### EXERCISE DETAILS
Without copying any picture, transcribe exactly the lines of the data below from the one containing "red fork: 1 -> 4" through the one containing "orange headphones: 9 -> 7".

### EXCERPTED RECORDS
=====

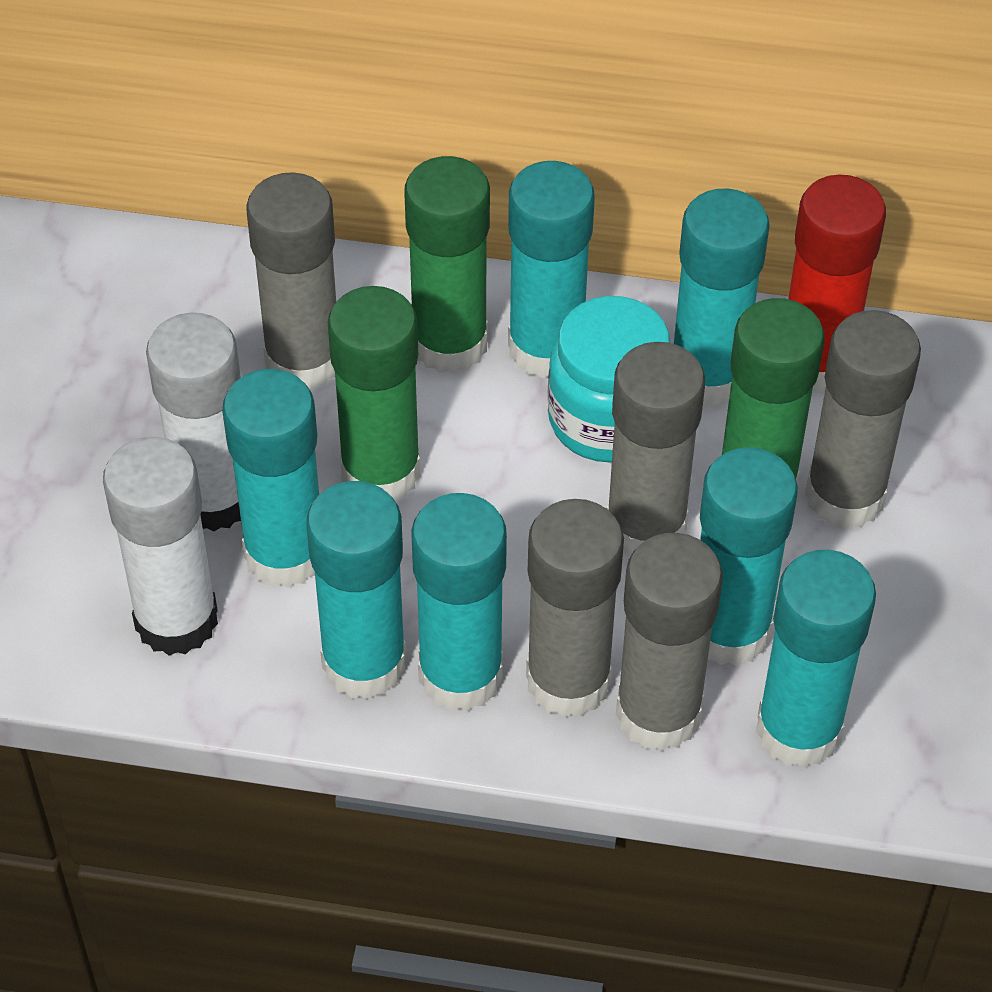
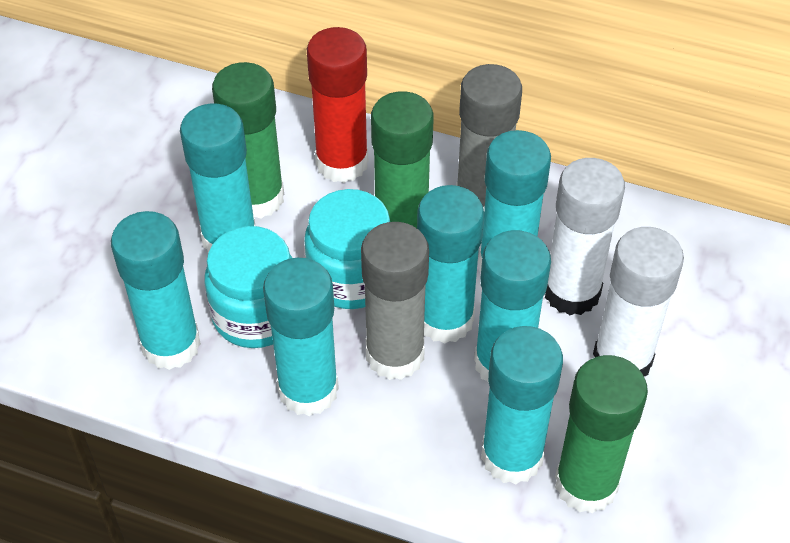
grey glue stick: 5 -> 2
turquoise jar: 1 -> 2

=====

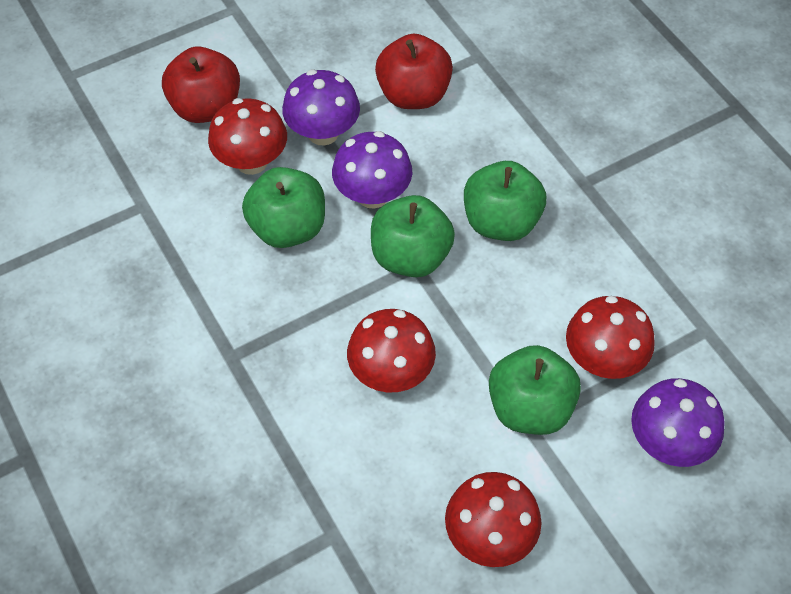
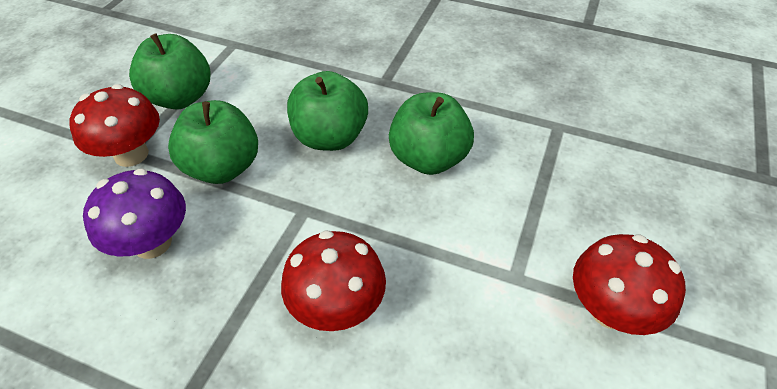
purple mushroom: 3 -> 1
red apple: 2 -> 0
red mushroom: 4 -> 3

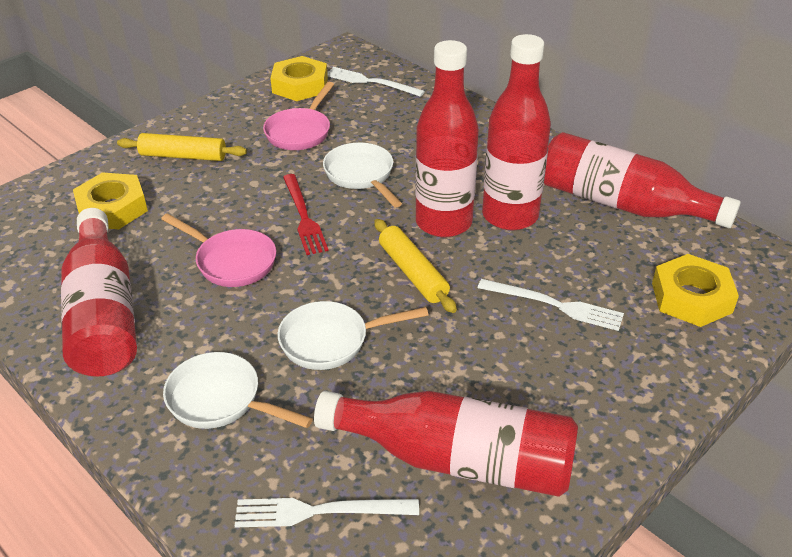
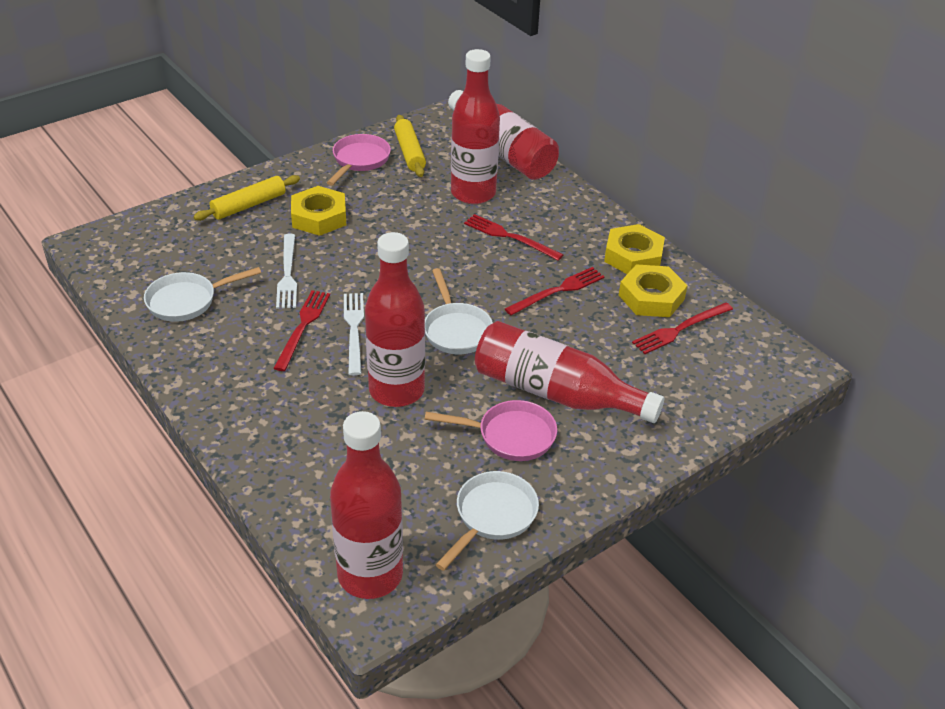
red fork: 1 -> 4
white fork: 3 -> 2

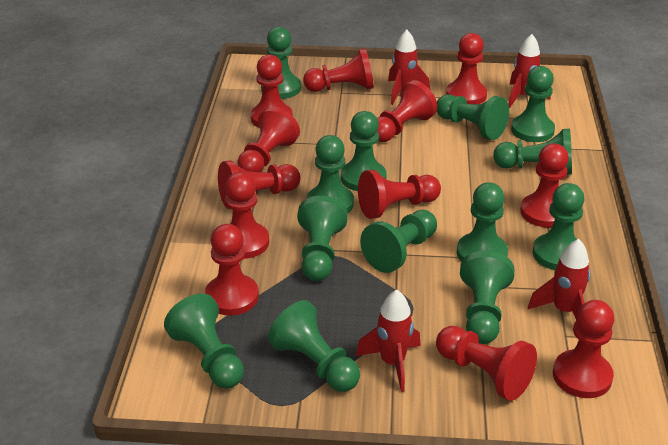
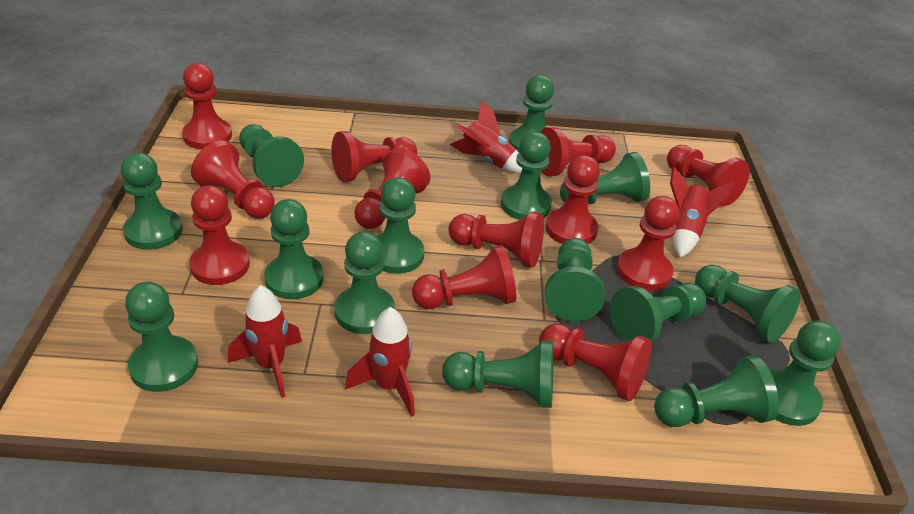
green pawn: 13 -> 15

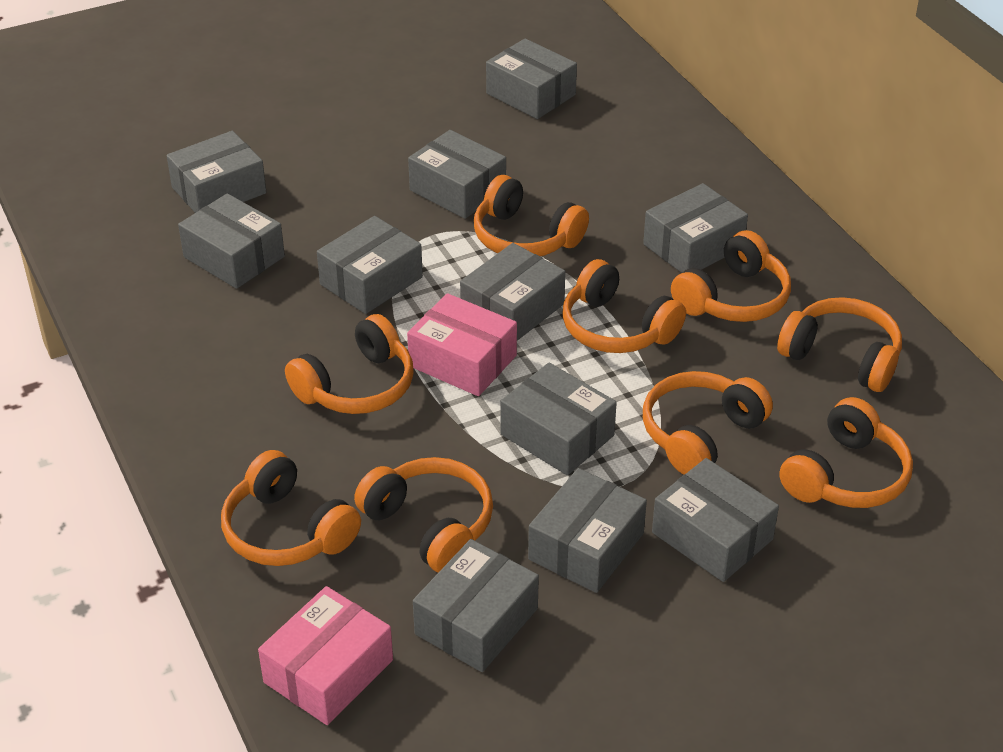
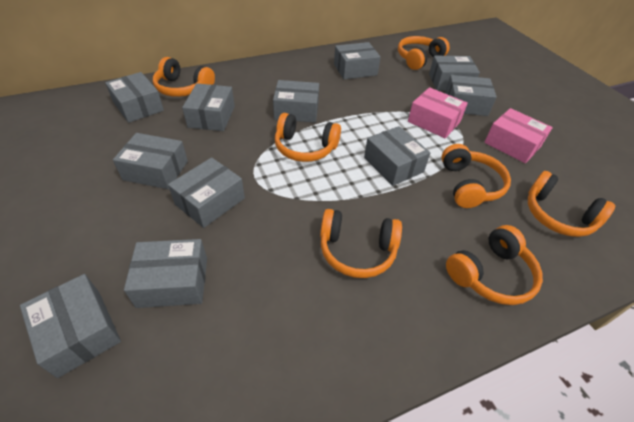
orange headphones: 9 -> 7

=====

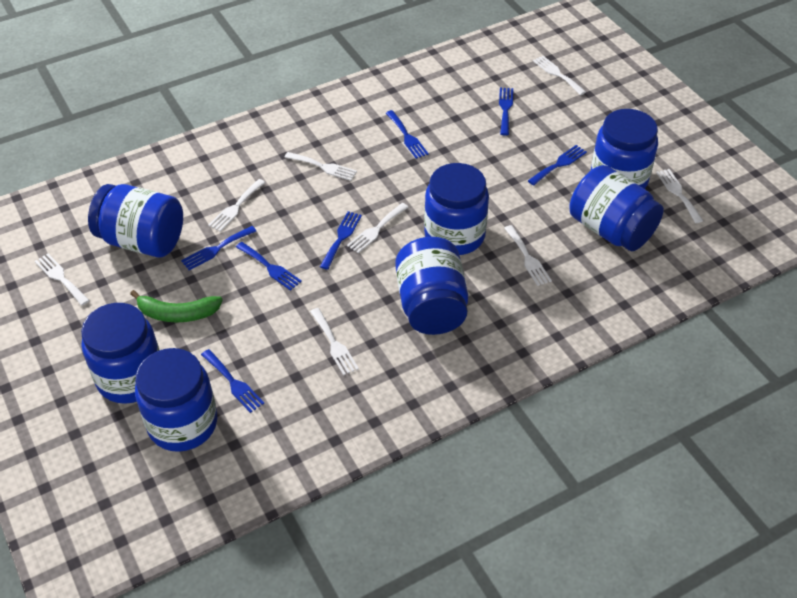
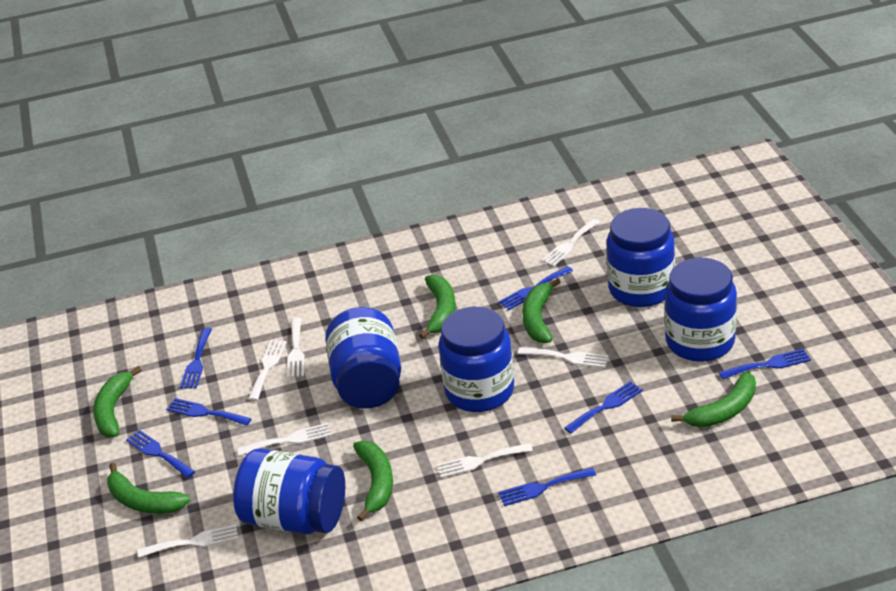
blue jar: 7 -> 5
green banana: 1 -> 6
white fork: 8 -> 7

=====

### TASK OUTPUT
red fork: 1 -> 4
white fork: 3 -> 2

green pawn: 13 -> 15

orange headphones: 9 -> 7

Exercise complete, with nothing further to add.